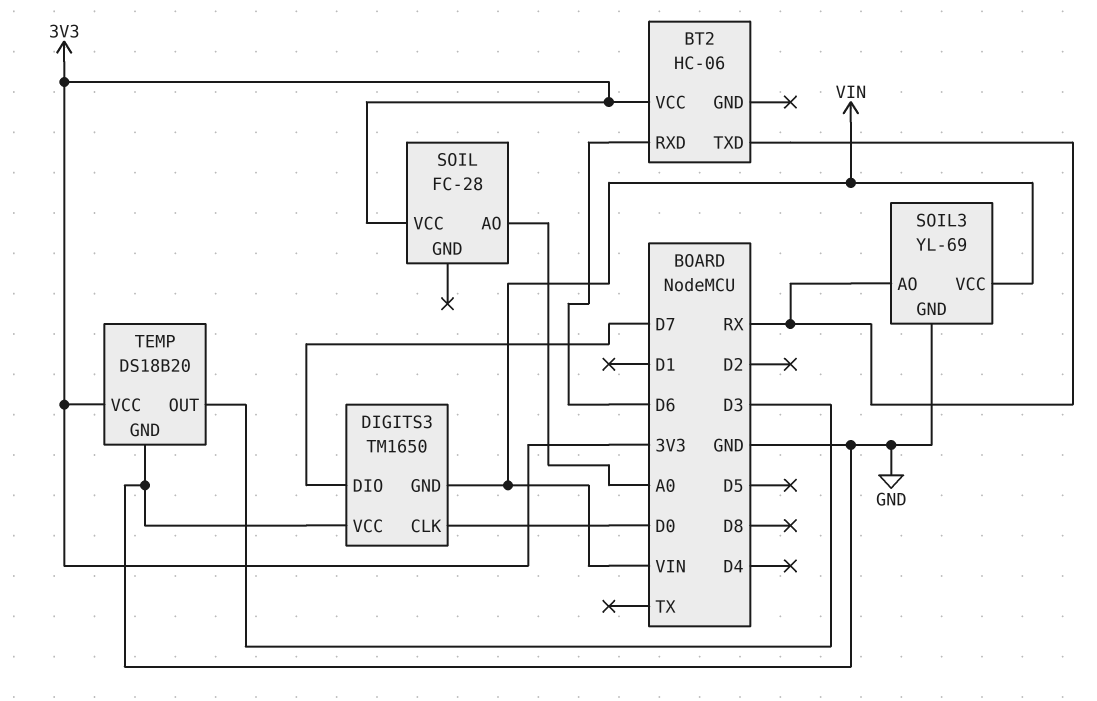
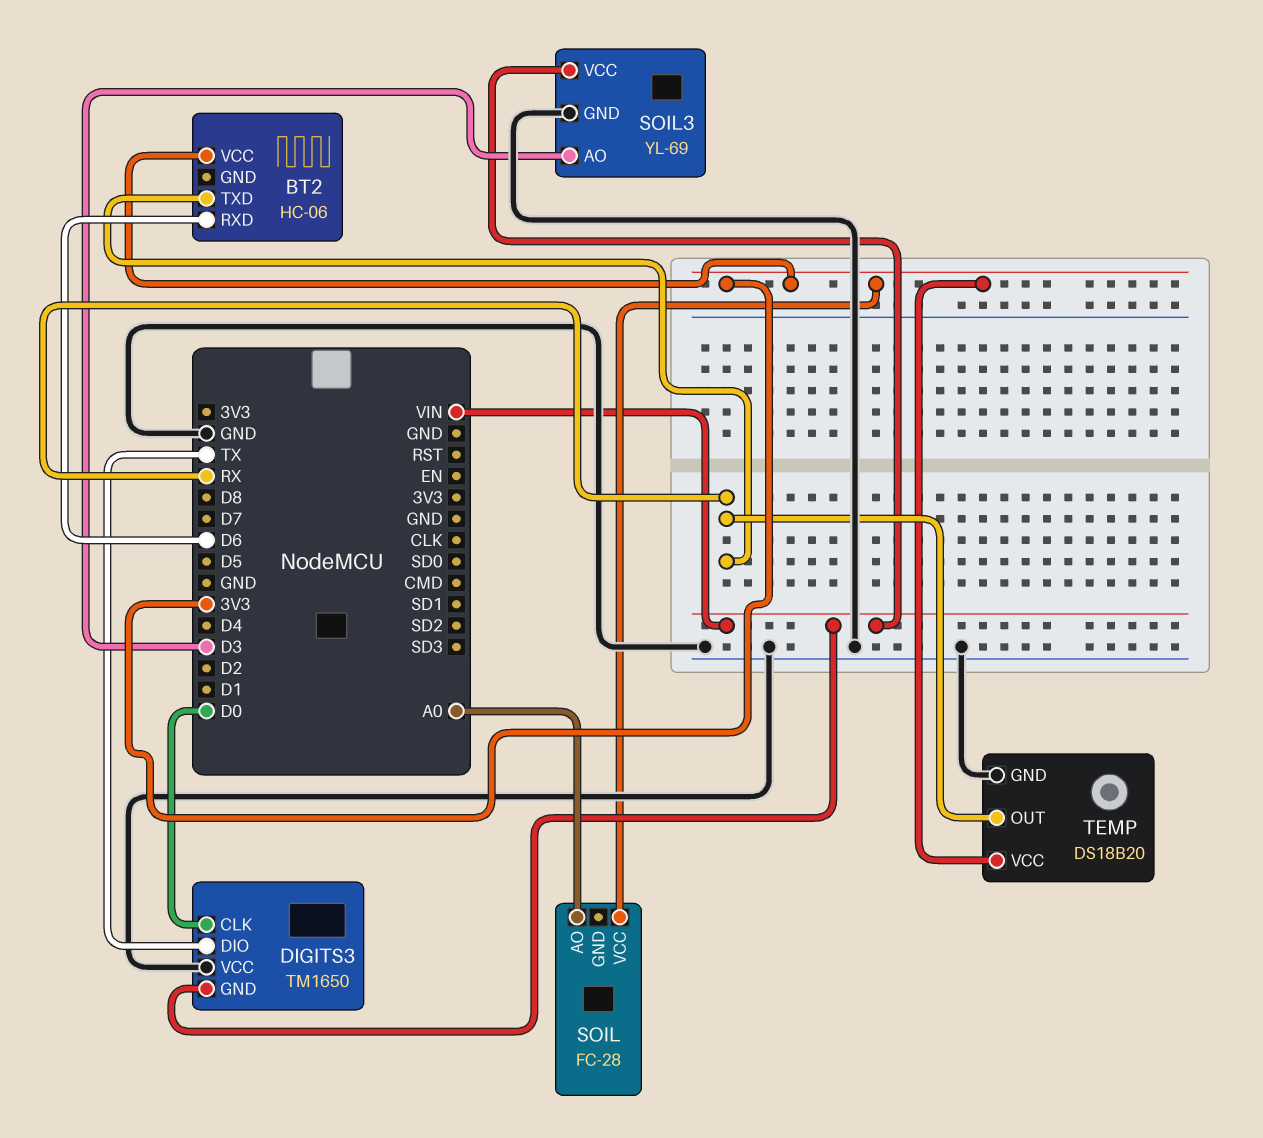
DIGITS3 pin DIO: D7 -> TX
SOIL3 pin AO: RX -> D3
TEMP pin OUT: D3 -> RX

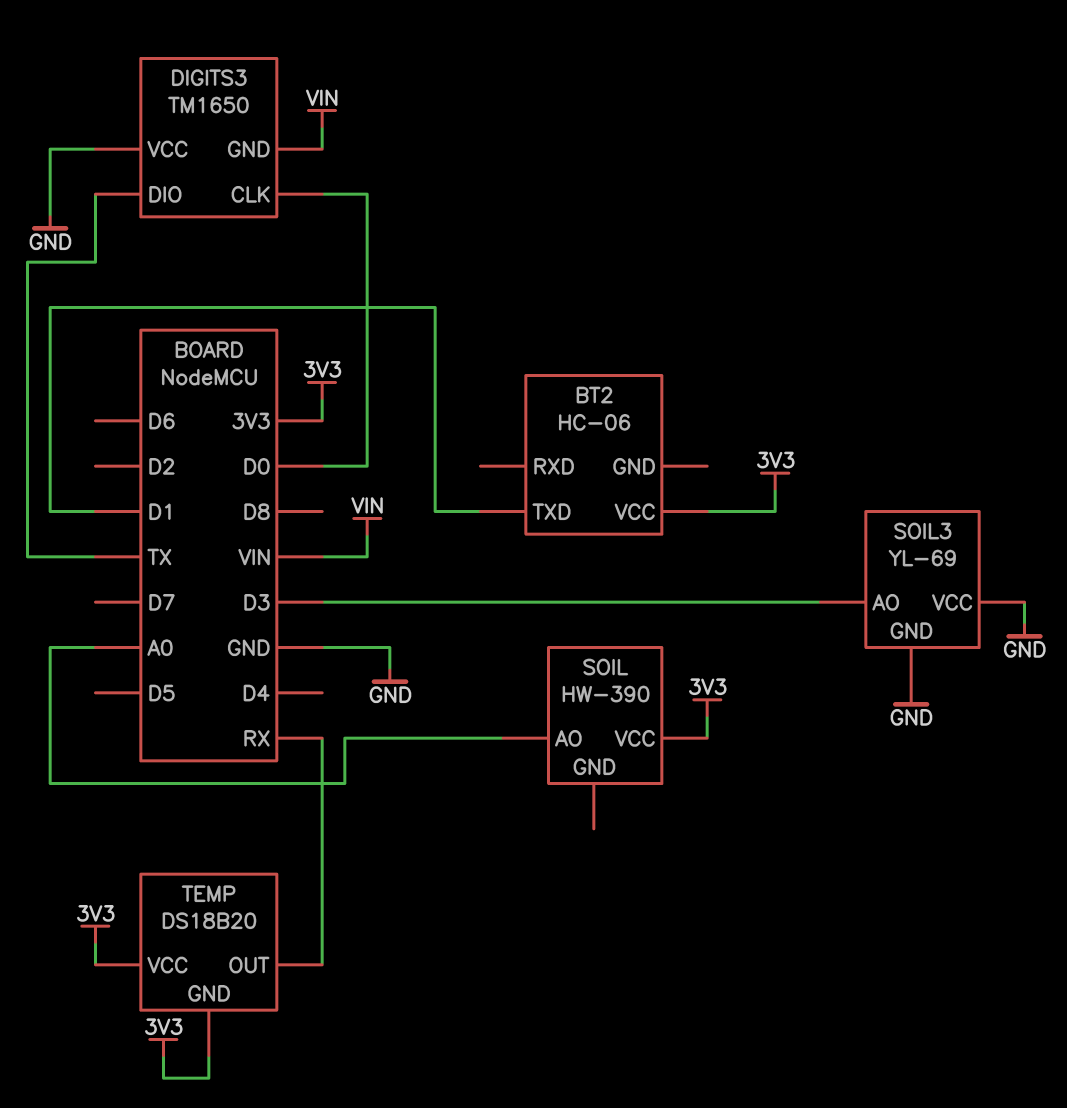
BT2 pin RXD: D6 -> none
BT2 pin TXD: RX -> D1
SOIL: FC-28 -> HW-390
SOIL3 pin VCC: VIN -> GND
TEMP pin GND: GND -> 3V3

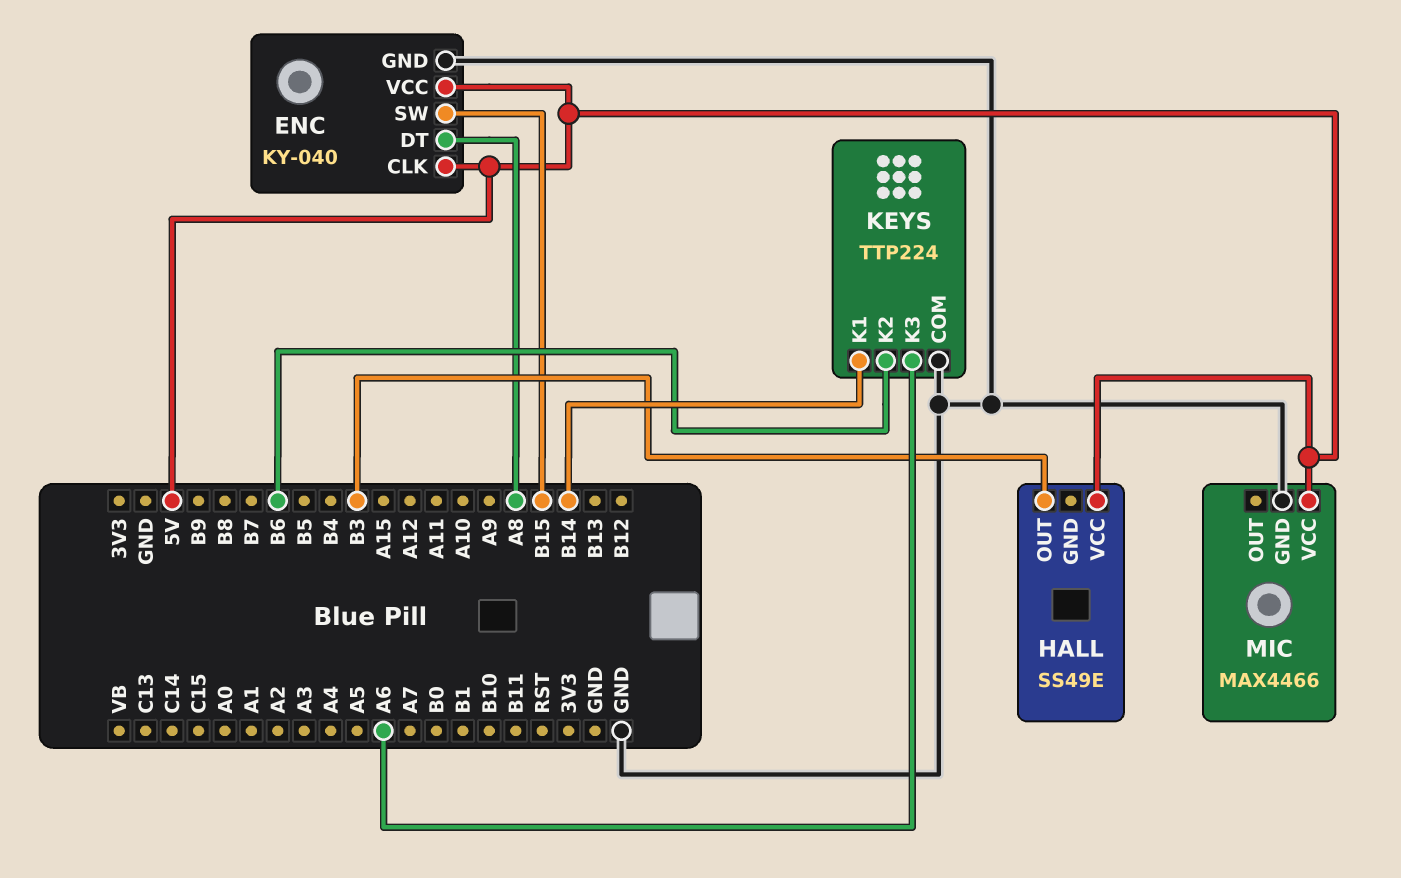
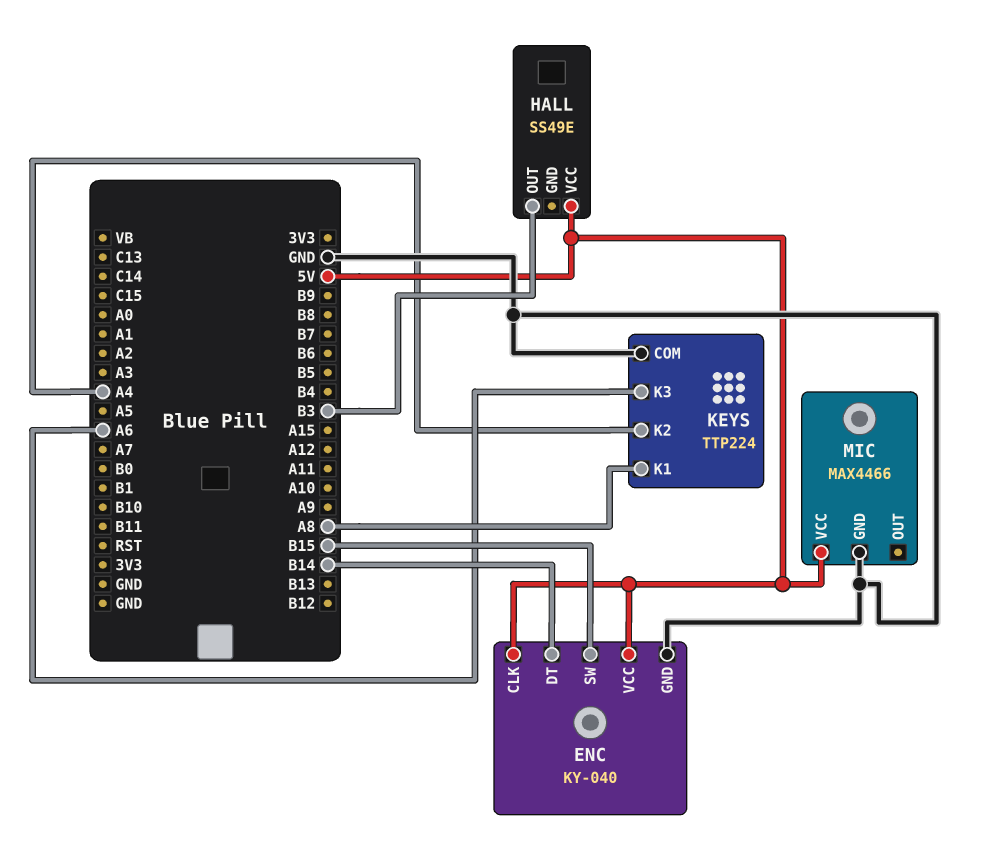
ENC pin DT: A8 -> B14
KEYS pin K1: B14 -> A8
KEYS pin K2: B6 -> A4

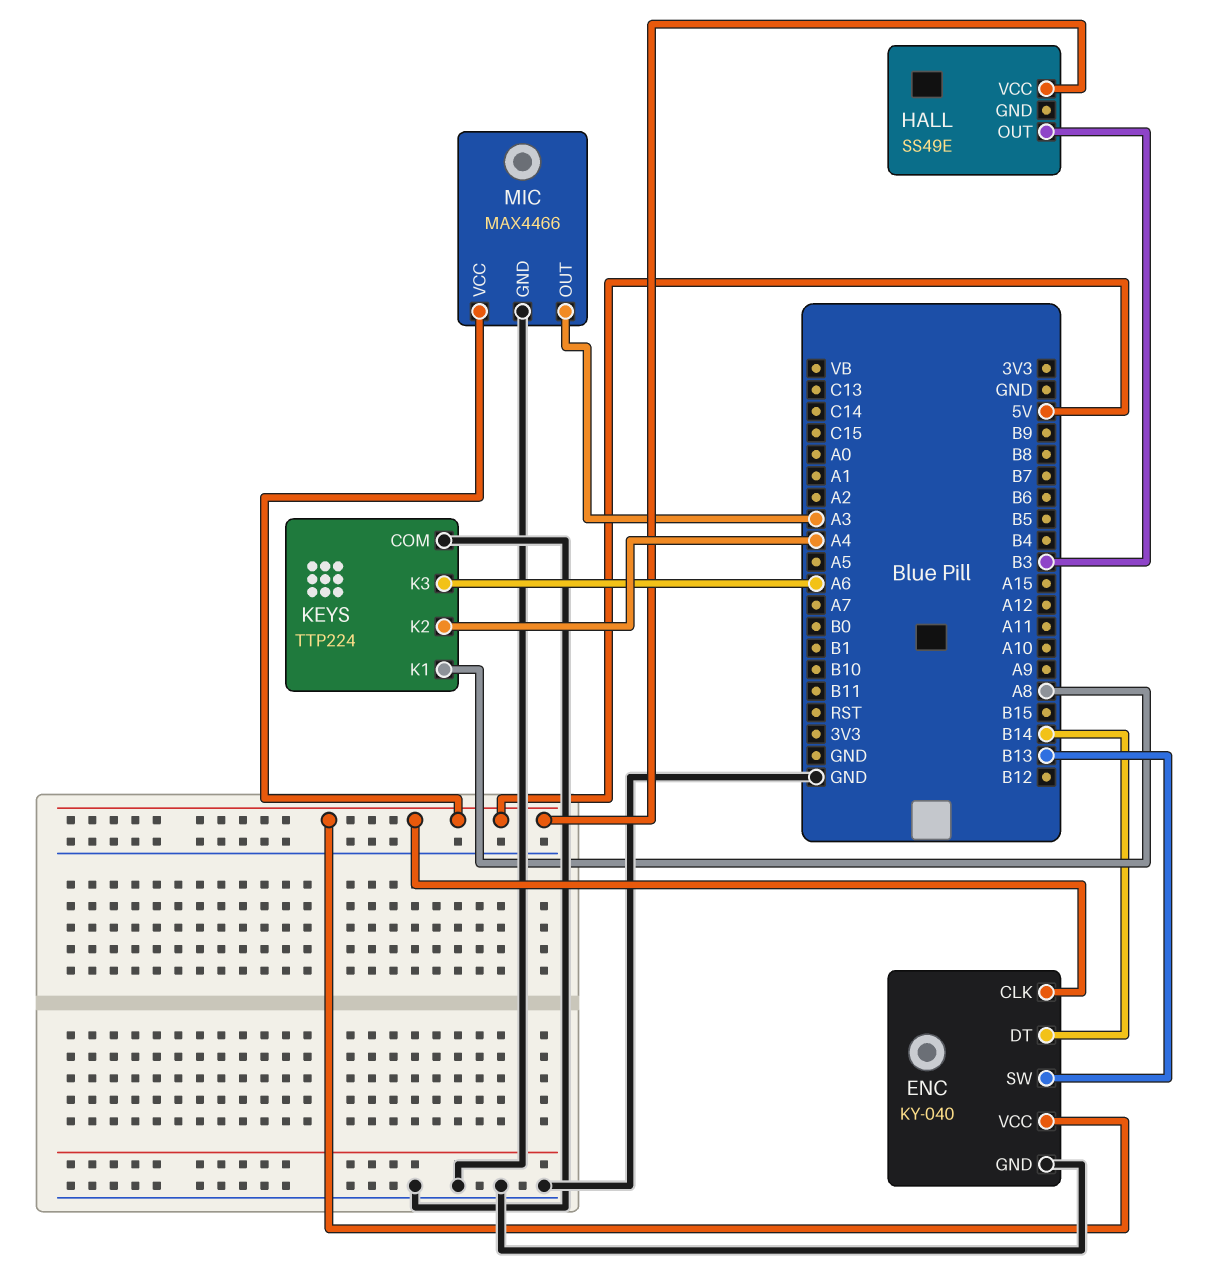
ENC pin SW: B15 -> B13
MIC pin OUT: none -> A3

Prompt: Make a copy of each line in the records above that has the word "none".

Response for this exercise:
BT2 pin RXD: D6 -> none
MIC pin OUT: none -> A3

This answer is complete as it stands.